**Aim of the task**
Please go line by line through the material and copy each one containing the word "orange".

_ _ _ _ _ _ _

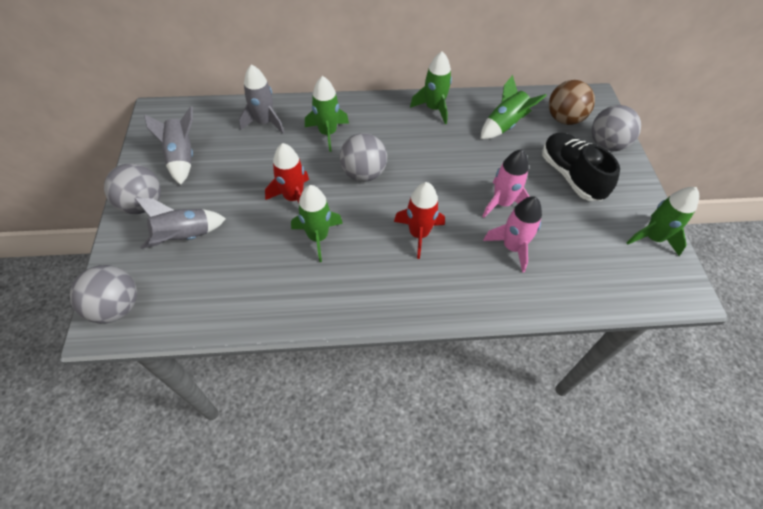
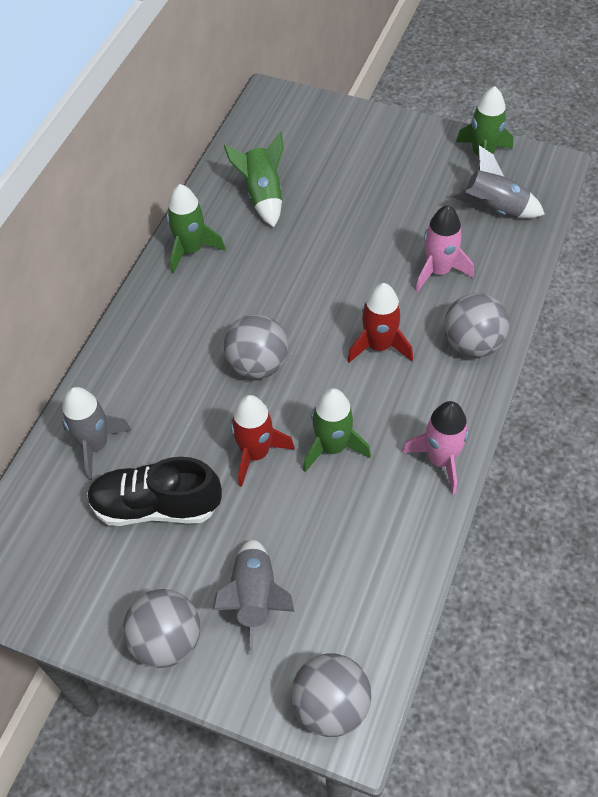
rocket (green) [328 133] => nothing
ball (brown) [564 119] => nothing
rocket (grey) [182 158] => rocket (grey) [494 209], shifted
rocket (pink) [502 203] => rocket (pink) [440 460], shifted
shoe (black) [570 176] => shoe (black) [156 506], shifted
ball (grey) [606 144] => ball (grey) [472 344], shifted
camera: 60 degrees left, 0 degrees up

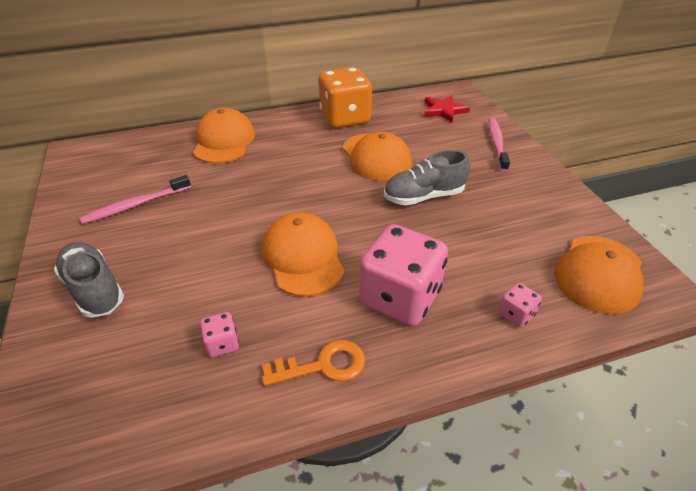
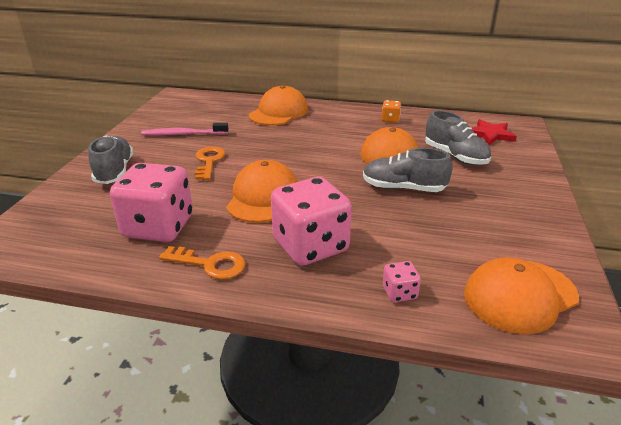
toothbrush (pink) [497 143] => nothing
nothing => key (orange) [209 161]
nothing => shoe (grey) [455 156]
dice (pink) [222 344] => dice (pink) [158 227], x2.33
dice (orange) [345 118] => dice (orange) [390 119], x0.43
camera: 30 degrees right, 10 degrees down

_ _ _ _ _ _ _

**Answer for the task**
nothing => key (orange) [209 161]
dice (orange) [345 118] => dice (orange) [390 119], x0.43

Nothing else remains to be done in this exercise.